(Entries taken from a collection)
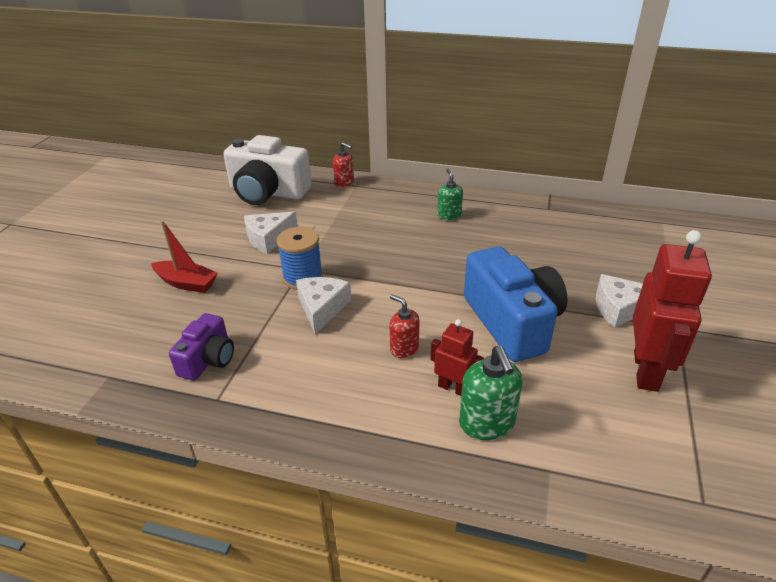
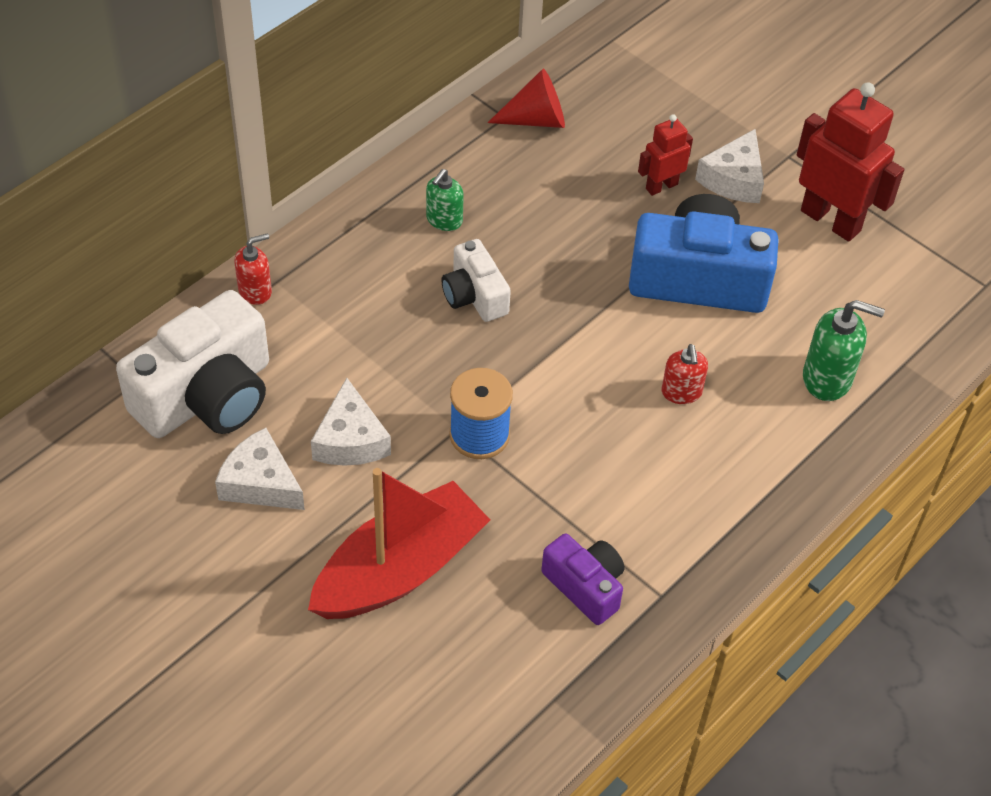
camera: 65 degrees left, 15 degrees up
red boat [151,220,218,293] -> red boat [308,468,490,619], size x1.75
white cheese [296,277,352,334] -> white cheese moved to [215,428,305,510]
red soap dispenser [390,294,419,358] -> red soap dispenser turned 75 degrees counterclockwise [662,344,708,404]
red robot [431,319,484,396] -> red robot moved to [638,114,693,196]
green soap dispenser [437,168,463,220] -> green soap dispenser turned 75 degrees counterclockwise [426,169,464,231]
none -> white camera [441,239,511,322]
none -> red cone [488,69,565,128]

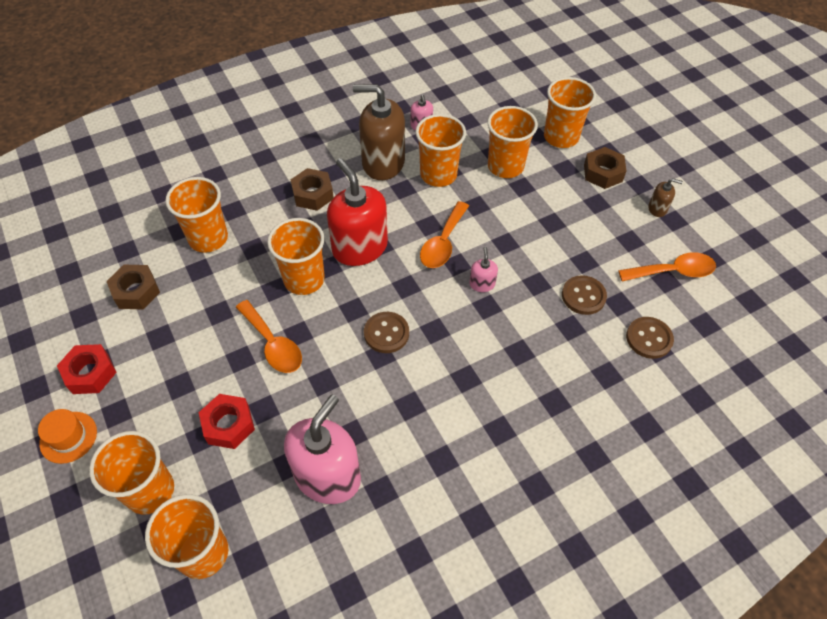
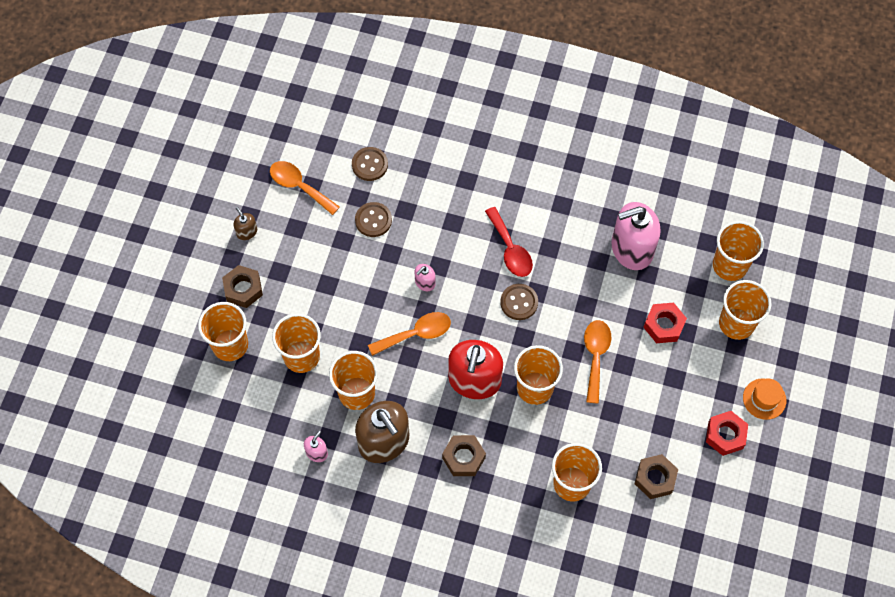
camera: 135 degrees left, 10 degrees up
none -> red spoon [485,207,533,277]

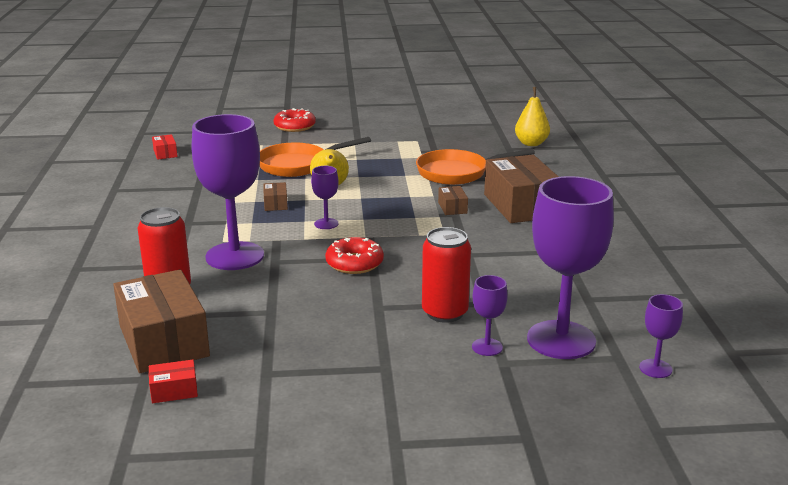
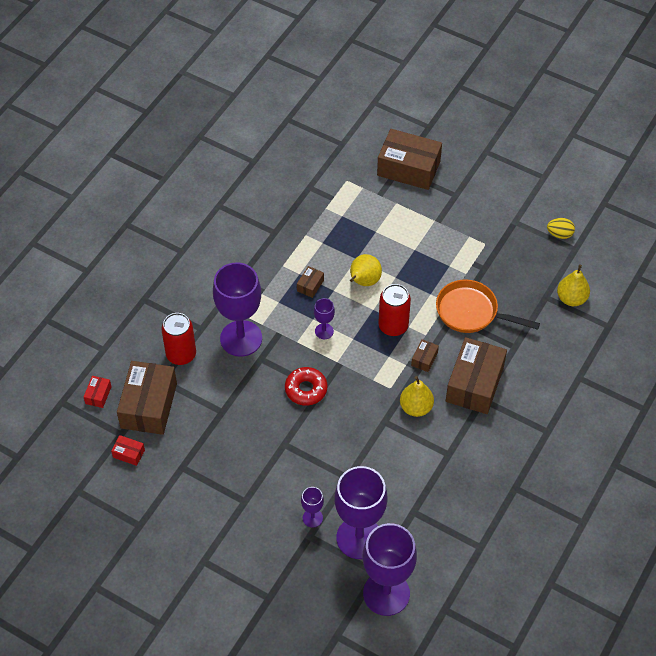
camera: 35 degrees right, 30 degrees up
red box [152,134,178,160] -> red box moved to [84,376,112,408]
orange pan [259,137,371,177] -> none
red donut [274,108,316,132] -> brown box [377,129,442,190]
red can [422,227,471,323] -> red can moved to [378,284,411,336]
purple goblet [639,294,683,378] -> purple goblet [363,523,417,616], size x2.23
none -> yellow pear [400,376,434,417]
none -> yellow egg [547,218,575,239]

TASK PROMPT:
Read the data above and pull out each line that holds the string "yellow".

THE ANSWER:
none -> yellow pear [400,376,434,417]
none -> yellow egg [547,218,575,239]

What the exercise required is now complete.